# The problem
Take from the records below each line that holds "camera".

# The data
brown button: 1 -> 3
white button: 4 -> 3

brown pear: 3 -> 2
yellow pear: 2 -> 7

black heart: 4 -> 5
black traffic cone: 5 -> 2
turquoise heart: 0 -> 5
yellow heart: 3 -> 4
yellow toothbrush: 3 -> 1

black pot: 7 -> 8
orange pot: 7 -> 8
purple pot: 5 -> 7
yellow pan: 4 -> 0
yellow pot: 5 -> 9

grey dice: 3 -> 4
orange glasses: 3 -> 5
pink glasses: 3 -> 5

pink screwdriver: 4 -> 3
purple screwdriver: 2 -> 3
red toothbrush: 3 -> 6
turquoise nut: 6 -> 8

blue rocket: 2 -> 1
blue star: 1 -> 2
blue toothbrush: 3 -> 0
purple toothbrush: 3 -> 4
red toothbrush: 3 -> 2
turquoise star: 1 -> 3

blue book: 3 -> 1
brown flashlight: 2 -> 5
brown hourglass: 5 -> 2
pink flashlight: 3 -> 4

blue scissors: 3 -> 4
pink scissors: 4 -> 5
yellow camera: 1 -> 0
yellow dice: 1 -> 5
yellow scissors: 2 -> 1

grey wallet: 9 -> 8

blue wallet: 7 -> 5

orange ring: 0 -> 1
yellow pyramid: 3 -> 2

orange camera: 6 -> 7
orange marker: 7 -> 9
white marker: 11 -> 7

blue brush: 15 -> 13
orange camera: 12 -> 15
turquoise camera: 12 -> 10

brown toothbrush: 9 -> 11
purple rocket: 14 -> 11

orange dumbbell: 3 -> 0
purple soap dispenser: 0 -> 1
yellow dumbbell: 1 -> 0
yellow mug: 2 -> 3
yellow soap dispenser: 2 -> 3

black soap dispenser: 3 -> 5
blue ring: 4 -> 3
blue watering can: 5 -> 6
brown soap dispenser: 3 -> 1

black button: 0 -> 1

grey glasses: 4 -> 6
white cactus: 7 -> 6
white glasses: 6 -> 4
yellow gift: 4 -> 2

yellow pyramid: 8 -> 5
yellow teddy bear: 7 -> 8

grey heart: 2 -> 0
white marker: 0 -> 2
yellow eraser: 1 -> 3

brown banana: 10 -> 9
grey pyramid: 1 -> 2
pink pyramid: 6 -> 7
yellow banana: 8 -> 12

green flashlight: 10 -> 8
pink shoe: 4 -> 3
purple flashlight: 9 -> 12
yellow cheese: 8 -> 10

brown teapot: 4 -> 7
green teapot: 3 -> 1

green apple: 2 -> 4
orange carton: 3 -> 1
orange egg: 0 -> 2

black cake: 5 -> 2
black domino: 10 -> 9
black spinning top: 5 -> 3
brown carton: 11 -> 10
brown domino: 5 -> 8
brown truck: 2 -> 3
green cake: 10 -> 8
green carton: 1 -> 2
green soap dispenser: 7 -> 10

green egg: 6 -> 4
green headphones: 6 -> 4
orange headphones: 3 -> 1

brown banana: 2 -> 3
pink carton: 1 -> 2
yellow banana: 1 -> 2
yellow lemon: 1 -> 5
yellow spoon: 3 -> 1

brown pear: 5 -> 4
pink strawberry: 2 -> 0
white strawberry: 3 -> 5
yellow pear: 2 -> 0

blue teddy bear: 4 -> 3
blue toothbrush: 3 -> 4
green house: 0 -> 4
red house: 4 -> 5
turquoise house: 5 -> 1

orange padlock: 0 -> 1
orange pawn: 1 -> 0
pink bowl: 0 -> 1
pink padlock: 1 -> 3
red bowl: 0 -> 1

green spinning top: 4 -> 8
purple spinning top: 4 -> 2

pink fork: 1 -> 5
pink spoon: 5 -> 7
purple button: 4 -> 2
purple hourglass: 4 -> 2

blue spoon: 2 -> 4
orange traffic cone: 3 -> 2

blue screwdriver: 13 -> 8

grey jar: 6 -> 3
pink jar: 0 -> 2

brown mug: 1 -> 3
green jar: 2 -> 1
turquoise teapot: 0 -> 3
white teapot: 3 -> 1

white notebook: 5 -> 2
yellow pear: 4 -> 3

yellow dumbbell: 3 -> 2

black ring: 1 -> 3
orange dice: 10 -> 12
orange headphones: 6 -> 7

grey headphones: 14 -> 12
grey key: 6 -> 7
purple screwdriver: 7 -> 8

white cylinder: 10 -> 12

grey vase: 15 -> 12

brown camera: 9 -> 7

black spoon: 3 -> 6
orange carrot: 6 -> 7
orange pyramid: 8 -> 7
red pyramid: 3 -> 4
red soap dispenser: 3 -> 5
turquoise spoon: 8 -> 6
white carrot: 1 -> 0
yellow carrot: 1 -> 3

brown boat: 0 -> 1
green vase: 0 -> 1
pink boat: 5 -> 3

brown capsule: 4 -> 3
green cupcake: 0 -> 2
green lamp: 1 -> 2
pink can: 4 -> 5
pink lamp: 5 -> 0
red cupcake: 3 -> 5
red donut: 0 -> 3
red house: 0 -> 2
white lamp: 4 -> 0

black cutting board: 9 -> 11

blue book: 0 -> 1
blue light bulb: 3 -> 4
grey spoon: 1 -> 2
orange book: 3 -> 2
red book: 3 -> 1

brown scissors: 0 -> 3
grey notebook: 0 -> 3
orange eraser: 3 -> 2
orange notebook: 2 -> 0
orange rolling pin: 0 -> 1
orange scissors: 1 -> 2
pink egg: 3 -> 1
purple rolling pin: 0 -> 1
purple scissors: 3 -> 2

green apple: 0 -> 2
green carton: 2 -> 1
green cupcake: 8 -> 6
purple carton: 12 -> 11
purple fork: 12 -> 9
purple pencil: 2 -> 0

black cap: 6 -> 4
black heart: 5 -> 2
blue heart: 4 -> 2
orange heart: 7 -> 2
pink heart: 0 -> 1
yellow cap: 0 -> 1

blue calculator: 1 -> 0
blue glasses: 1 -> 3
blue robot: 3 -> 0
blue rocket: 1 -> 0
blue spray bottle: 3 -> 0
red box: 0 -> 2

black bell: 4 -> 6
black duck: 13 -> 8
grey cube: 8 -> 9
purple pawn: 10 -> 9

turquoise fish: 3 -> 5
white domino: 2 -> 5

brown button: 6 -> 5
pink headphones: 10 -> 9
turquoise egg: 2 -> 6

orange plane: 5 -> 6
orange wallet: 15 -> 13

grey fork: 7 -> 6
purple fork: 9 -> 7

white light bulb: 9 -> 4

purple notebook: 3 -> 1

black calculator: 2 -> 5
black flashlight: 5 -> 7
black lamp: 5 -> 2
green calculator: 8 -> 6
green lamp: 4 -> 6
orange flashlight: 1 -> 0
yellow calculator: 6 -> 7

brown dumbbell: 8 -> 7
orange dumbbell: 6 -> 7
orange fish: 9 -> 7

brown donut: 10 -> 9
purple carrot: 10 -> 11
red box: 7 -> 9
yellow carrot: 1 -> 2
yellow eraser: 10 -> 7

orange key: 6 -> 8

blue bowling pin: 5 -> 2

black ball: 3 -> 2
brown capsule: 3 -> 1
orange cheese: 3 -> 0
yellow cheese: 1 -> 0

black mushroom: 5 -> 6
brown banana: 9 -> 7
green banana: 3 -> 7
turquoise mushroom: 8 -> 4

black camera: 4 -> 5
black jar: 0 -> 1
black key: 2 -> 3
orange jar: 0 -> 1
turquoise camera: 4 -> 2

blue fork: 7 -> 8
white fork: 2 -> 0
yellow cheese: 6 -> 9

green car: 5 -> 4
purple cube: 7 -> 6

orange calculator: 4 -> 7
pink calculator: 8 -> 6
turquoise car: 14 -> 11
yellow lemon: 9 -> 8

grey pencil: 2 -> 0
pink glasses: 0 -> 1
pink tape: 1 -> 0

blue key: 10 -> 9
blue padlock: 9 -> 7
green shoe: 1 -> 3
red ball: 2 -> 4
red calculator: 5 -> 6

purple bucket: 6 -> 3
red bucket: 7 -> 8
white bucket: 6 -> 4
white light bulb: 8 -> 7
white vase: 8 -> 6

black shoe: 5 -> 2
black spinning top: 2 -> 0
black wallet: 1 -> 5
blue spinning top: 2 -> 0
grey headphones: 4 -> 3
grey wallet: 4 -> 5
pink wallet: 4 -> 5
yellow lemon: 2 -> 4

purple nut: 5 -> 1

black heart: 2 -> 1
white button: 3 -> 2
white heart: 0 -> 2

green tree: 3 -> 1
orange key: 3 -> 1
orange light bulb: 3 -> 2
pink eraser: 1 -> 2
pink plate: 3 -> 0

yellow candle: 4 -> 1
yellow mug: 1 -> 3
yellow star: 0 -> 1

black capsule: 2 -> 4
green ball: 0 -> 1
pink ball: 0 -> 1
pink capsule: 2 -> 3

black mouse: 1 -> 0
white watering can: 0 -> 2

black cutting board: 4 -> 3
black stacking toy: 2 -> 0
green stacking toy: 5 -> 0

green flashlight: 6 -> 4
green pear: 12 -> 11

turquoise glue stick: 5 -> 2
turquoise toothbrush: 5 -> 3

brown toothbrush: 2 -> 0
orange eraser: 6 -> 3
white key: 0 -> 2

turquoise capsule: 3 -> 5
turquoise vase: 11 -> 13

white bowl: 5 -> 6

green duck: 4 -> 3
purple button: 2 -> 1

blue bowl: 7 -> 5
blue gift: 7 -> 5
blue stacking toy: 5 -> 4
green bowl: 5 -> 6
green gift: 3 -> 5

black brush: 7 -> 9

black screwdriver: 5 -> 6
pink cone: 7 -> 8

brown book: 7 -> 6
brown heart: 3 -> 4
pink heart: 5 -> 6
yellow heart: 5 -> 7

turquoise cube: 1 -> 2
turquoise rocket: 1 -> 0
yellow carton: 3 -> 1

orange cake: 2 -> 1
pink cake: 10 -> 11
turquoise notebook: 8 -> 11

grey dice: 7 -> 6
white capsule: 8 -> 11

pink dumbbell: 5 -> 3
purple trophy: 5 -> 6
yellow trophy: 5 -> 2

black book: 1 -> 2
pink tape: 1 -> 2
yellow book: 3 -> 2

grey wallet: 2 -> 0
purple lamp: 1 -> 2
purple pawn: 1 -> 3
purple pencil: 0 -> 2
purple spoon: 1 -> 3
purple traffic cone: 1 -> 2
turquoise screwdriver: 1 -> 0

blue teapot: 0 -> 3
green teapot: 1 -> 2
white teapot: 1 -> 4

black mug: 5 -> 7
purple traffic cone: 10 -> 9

# Response box
yellow camera: 1 -> 0
orange camera: 6 -> 7
orange camera: 12 -> 15
turquoise camera: 12 -> 10
brown camera: 9 -> 7
black camera: 4 -> 5
turquoise camera: 4 -> 2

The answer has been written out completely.